▶ [Data section]:
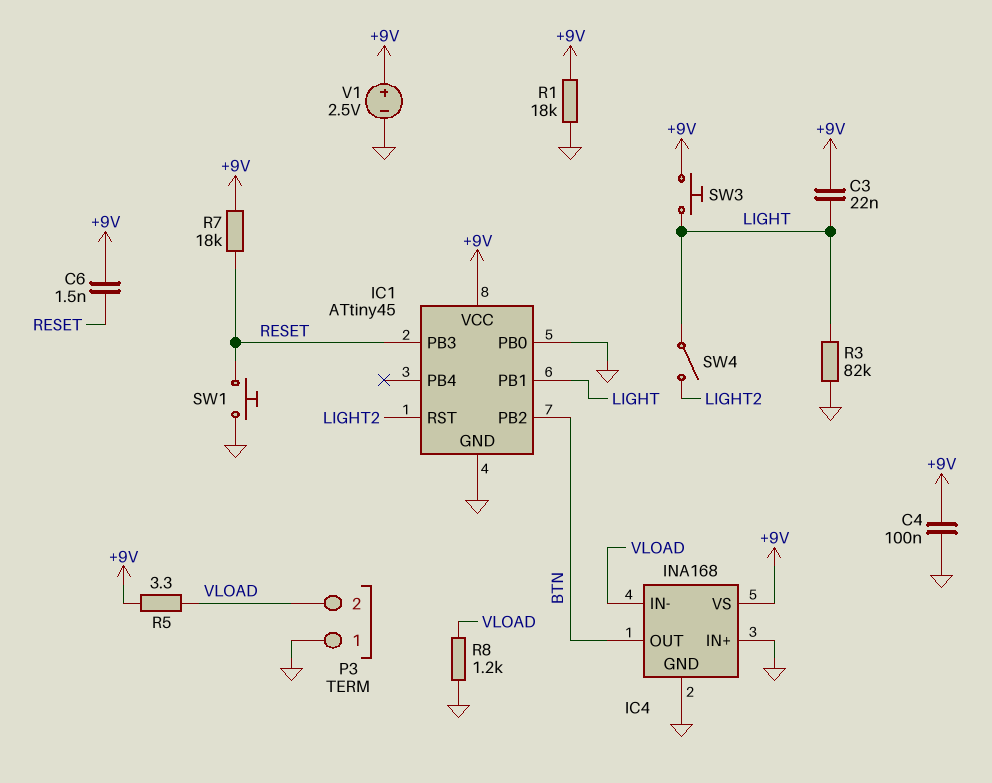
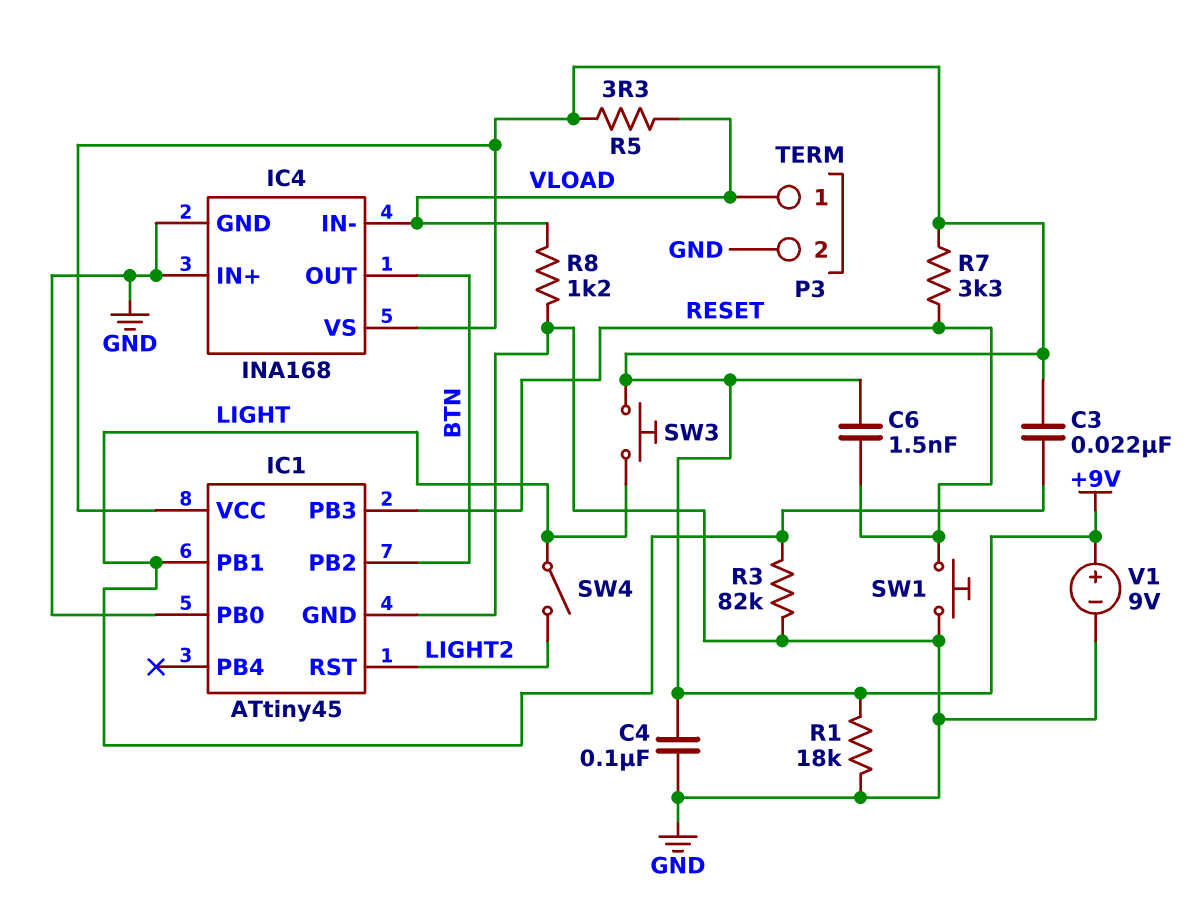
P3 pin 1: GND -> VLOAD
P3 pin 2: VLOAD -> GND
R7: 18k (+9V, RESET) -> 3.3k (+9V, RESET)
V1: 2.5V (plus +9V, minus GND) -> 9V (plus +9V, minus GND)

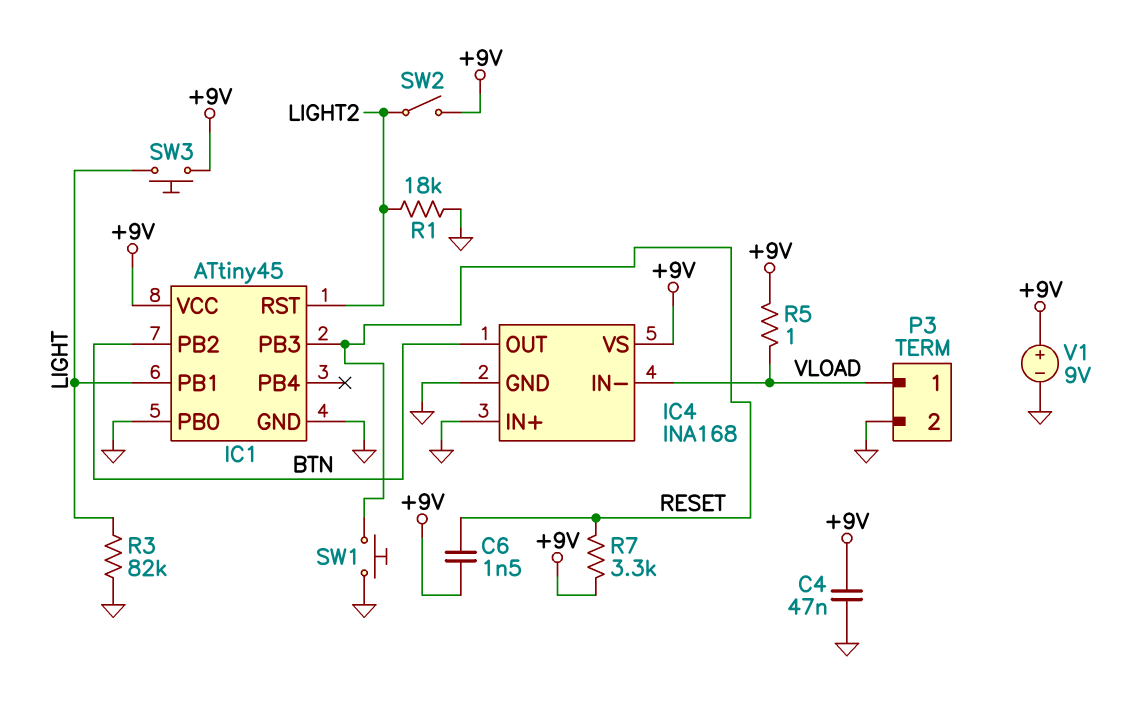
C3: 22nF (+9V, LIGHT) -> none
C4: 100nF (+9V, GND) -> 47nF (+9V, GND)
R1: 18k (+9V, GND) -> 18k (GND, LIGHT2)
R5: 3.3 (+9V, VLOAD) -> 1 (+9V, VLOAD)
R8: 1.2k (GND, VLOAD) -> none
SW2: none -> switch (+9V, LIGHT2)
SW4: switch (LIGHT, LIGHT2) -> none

▶ [About this exercise]: Everything from the line holding "V1: 2.5V (plus" through the last line of the listing should be written out exactly, except for the pictures.

▶ [Answer to this problem]:
V1: 2.5V (plus +9V, minus GND) -> 9V (plus +9V, minus GND)

C3: 22nF (+9V, LIGHT) -> none
C4: 100nF (+9V, GND) -> 47nF (+9V, GND)
R1: 18k (+9V, GND) -> 18k (GND, LIGHT2)
R5: 3.3 (+9V, VLOAD) -> 1 (+9V, VLOAD)
R8: 1.2k (GND, VLOAD) -> none
SW2: none -> switch (+9V, LIGHT2)
SW4: switch (LIGHT, LIGHT2) -> none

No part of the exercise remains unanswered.